▶ **Directions for this task**: The output is the line holding "red flashlight [80,238,130,332]" and all lines after it to the end of the records below; restate them unchanged and add nothing.

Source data

- Opening Delimiter -

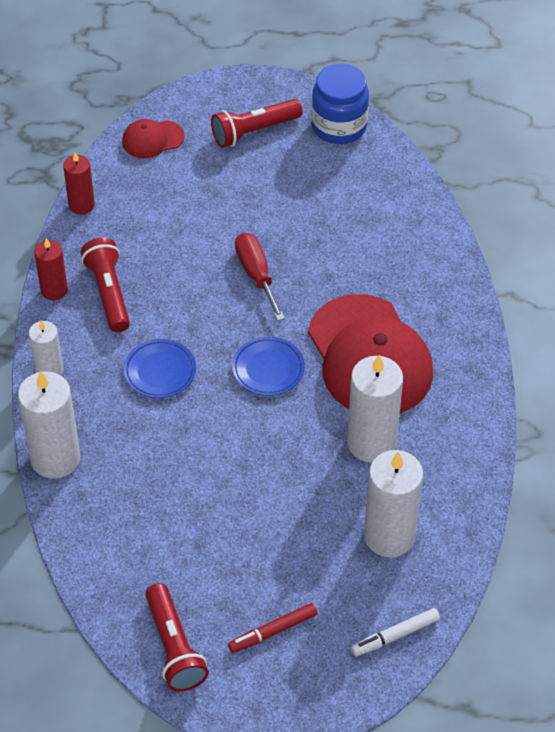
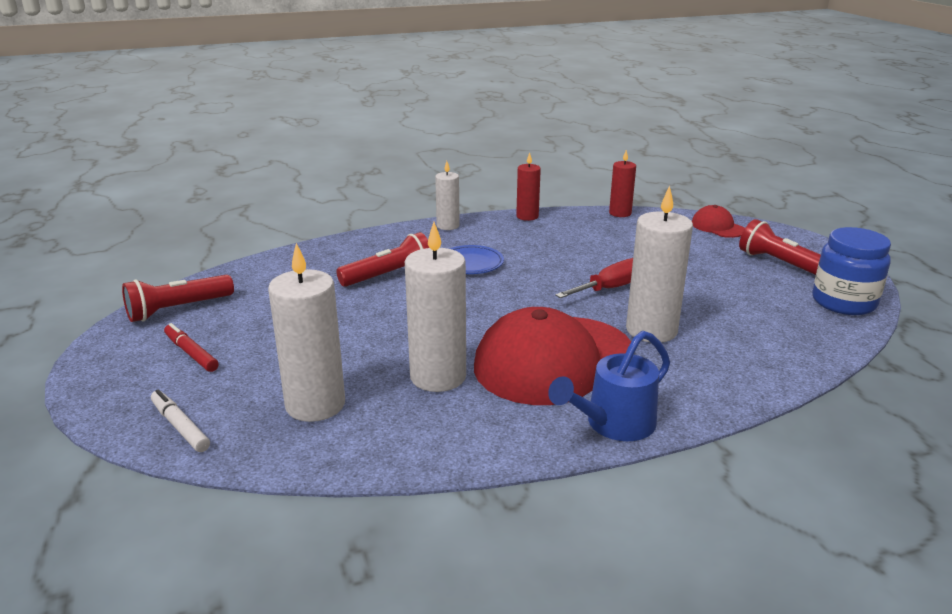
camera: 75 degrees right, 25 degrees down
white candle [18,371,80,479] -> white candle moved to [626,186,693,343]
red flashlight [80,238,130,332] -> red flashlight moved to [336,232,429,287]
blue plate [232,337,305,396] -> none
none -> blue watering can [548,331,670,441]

- Closing Delimiter -

▶ **Answer space**:
red flashlight [80,238,130,332] -> red flashlight moved to [336,232,429,287]
blue plate [232,337,305,396] -> none
none -> blue watering can [548,331,670,441]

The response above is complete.